Start of SUPPLIED INFORMATION
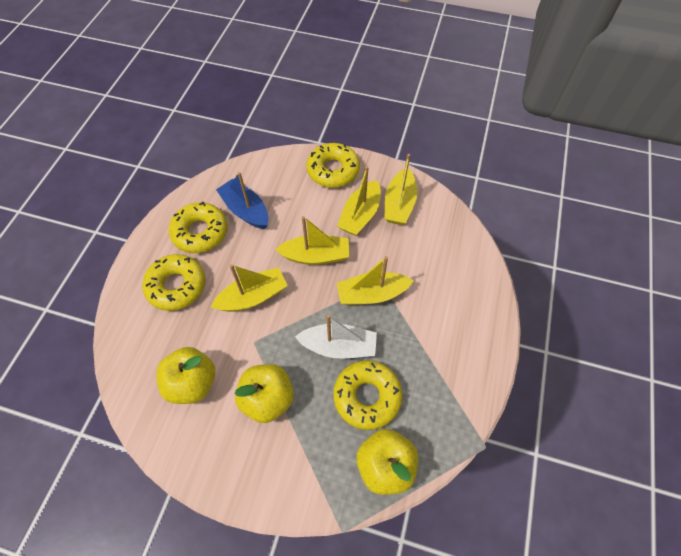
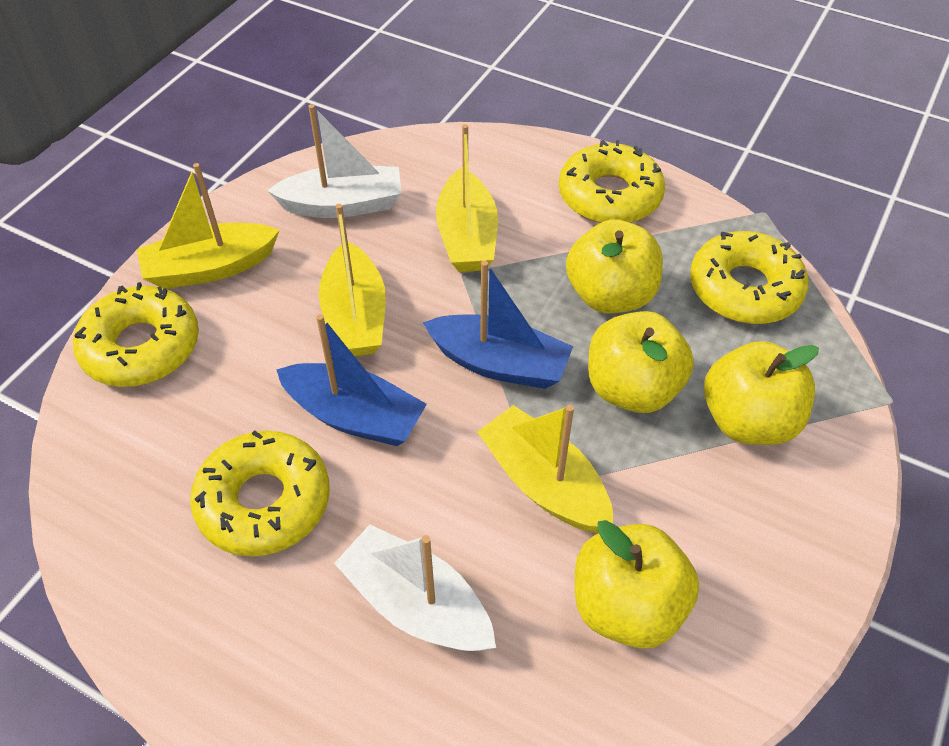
blue boat: 1 -> 2
white boat: 1 -> 2
yellow apple: 3 -> 4
yellow boat: 5 -> 4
End of SUPPLIED INFORMATION
# TASK GOAL
How many lines of the listing above contain the string "boat"? Respond with the number and no other text.

# EXPECTED ANSWER
3